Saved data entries
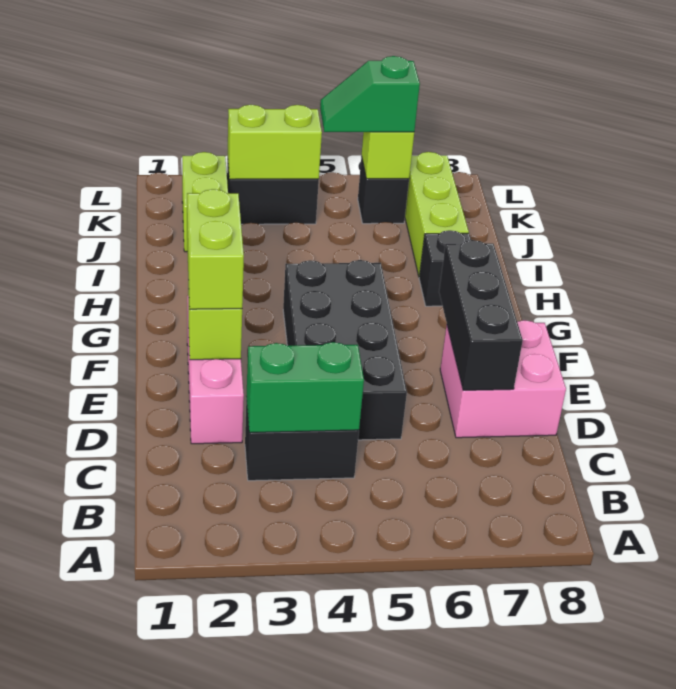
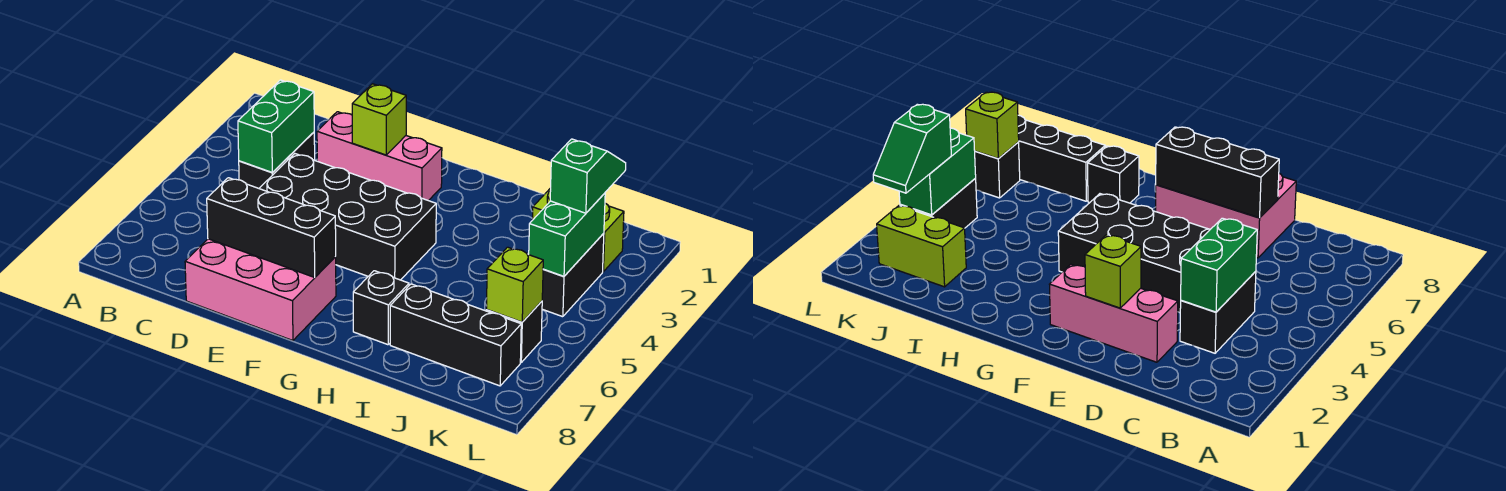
pink brick D7:E8 level 1 -> pink brick D7:F8 level 1
lime brick E2:F2 level 3 -> none
lime brick I7:K7 level 1 -> black brick I7:K7 level 1
lime brick K3:K4 level 2 -> green brick K3:K4 level 2
green slope K5:K6 level 3 top 6 -> green slope K2:K3 level 3 top 3

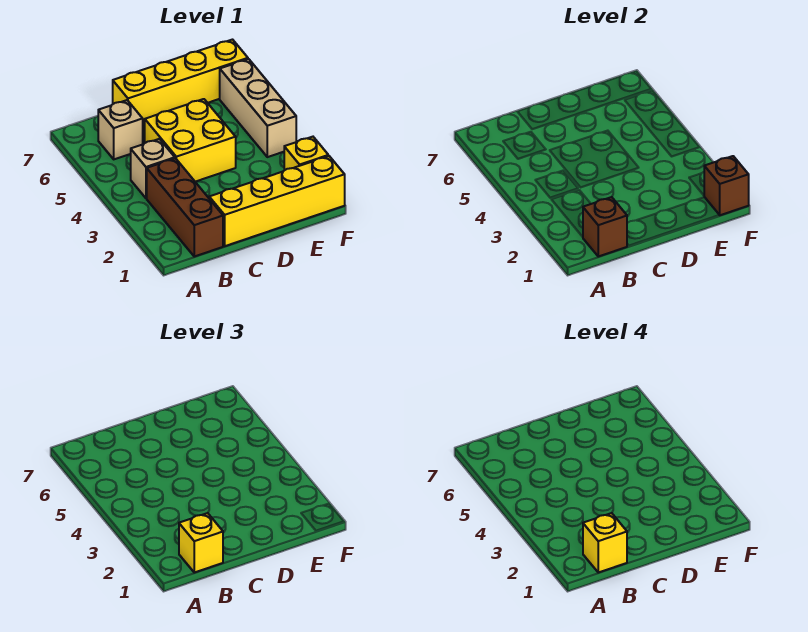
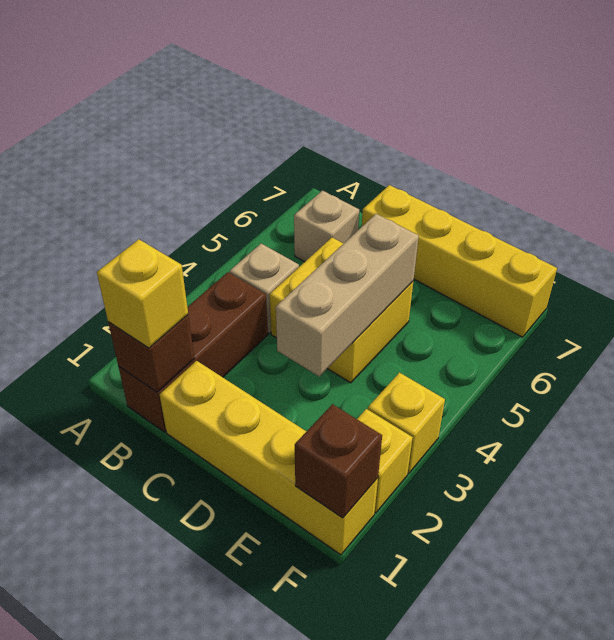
yellow brick B1 level 4 -> yellow brick F3 level 1
tan brick F4:F6 level 1 -> tan brick D3:D5 level 2

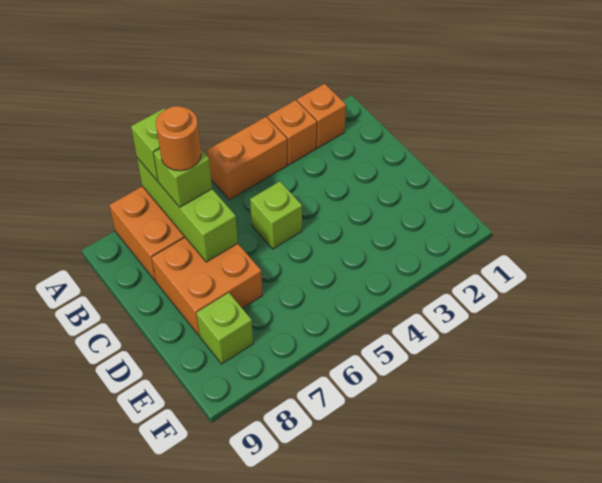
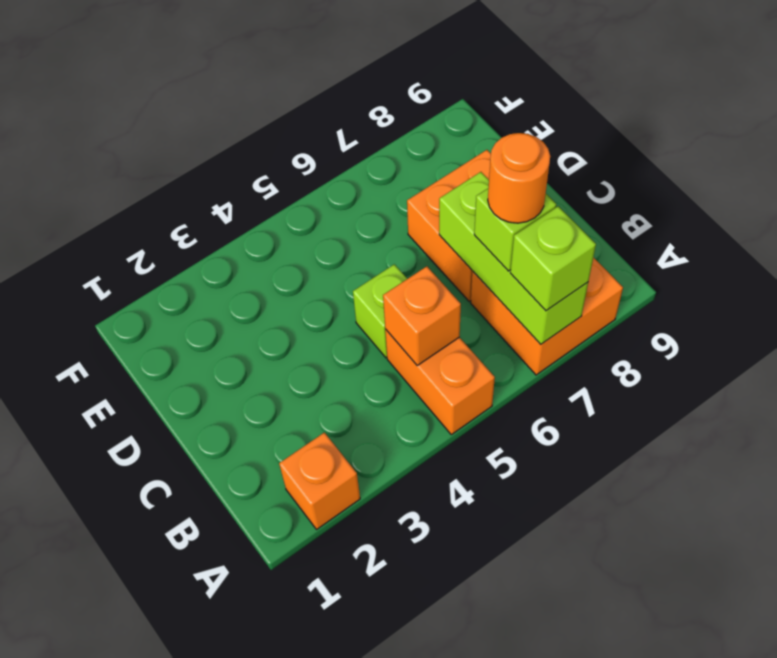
orange brick A3 level 1 -> orange brick B5 level 2
orange brick A4:A5 level 1 -> orange brick A5:B5 level 1
lime brick E8 level 1 -> none

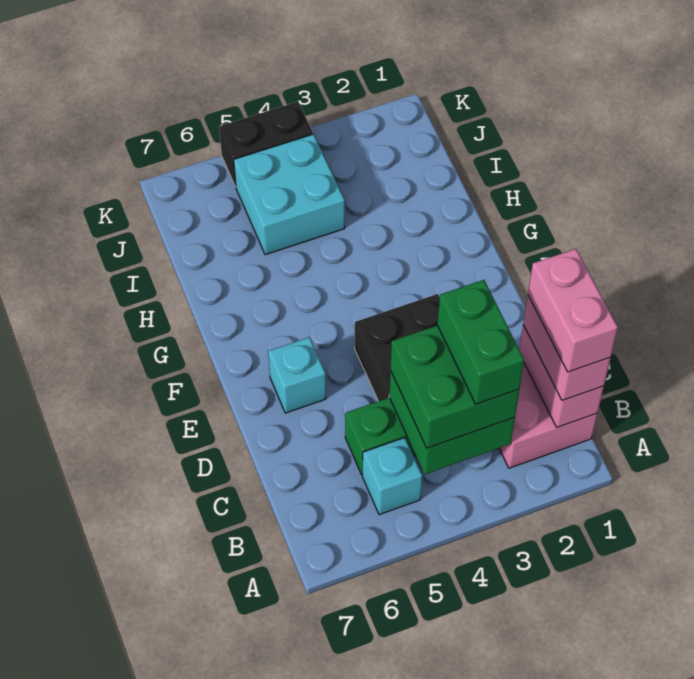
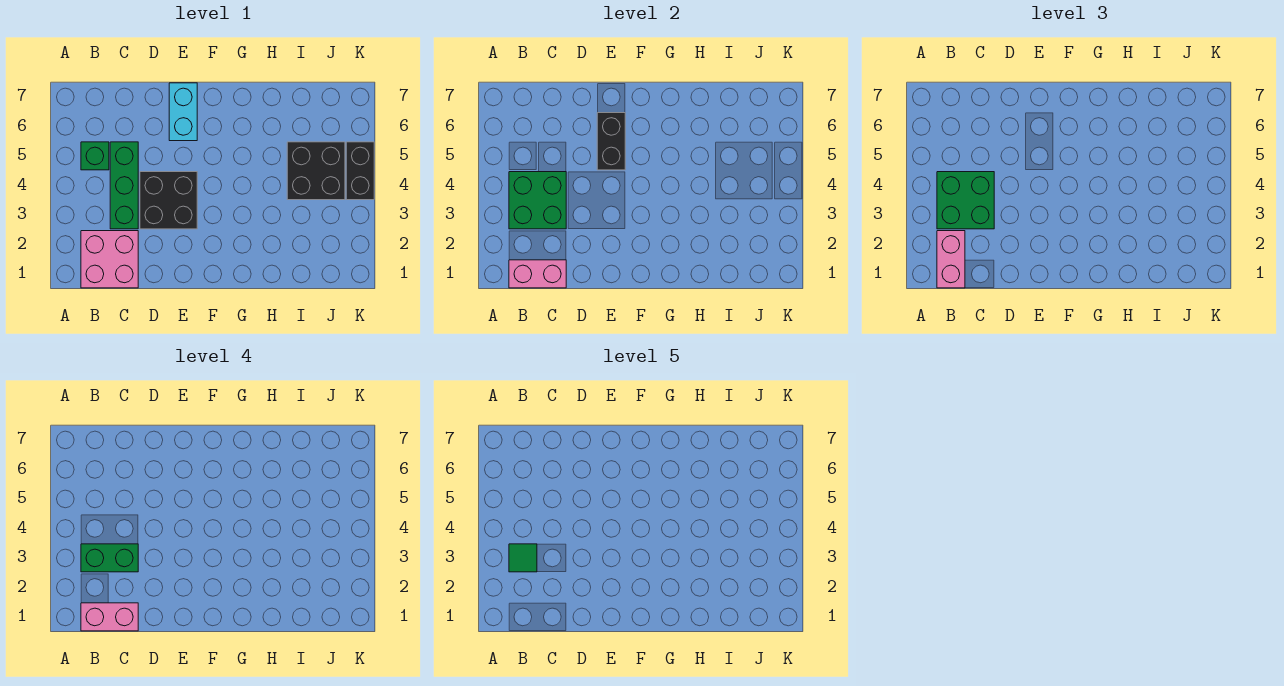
pink brick B1:C1 level 3 -> pink brick B1:B2 level 3
none -> green tile B3 level 5
cyan brick B5 level 1 -> green brick B5 level 1
none -> black brick E5:E6 level 2
cyan brick E6 level 1 -> cyan brick E6:E7 level 1
cyan brick I4:J5 level 1 -> black brick I4:J5 level 1

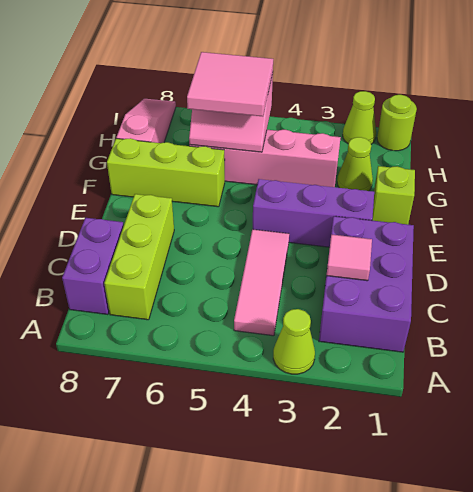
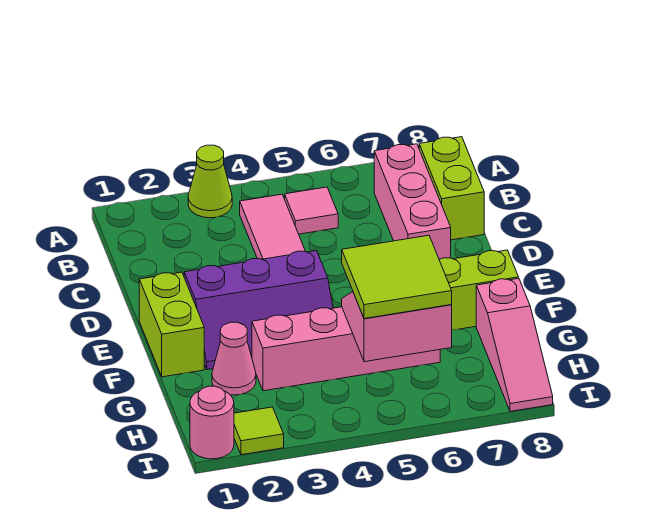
purple brick B1:D2 level 1 -> none
lime brick B7:D7 level 1 -> pink brick B7:D7 level 1
purple brick B8:C8 level 1 -> lime brick B8:C8 level 1
pink tile C2 level 2 -> pink tile B5 level 1
lime brick F1 level 1 -> lime brick E1:F1 level 1
lime cone G2 level 1 -> pink cone G2 level 1
pink tile G5:H6 level 3 -> lime tile G5:H6 level 3
lime round brick I1 level 1 -> pink round brick I1 level 1
lime cone I2 level 1 -> lime tile I2 level 1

**TASK INSTRUCTIONS:** Please reproduce every record exactly as written, excluding the pictures.

**SOLUTION FOR THIS PROBLEM:**
pink brick D7:E8 level 1 -> pink brick D7:F8 level 1
lime brick E2:F2 level 3 -> none
lime brick I7:K7 level 1 -> black brick I7:K7 level 1
lime brick K3:K4 level 2 -> green brick K3:K4 level 2
green slope K5:K6 level 3 top 6 -> green slope K2:K3 level 3 top 3

yellow brick B1 level 4 -> yellow brick F3 level 1
tan brick F4:F6 level 1 -> tan brick D3:D5 level 2

orange brick A3 level 1 -> orange brick B5 level 2
orange brick A4:A5 level 1 -> orange brick A5:B5 level 1
lime brick E8 level 1 -> none

pink brick B1:C1 level 3 -> pink brick B1:B2 level 3
none -> green tile B3 level 5
cyan brick B5 level 1 -> green brick B5 level 1
none -> black brick E5:E6 level 2
cyan brick E6 level 1 -> cyan brick E6:E7 level 1
cyan brick I4:J5 level 1 -> black brick I4:J5 level 1

purple brick B1:D2 level 1 -> none
lime brick B7:D7 level 1 -> pink brick B7:D7 level 1
purple brick B8:C8 level 1 -> lime brick B8:C8 level 1
pink tile C2 level 2 -> pink tile B5 level 1
lime brick F1 level 1 -> lime brick E1:F1 level 1
lime cone G2 level 1 -> pink cone G2 level 1
pink tile G5:H6 level 3 -> lime tile G5:H6 level 3
lime round brick I1 level 1 -> pink round brick I1 level 1
lime cone I2 level 1 -> lime tile I2 level 1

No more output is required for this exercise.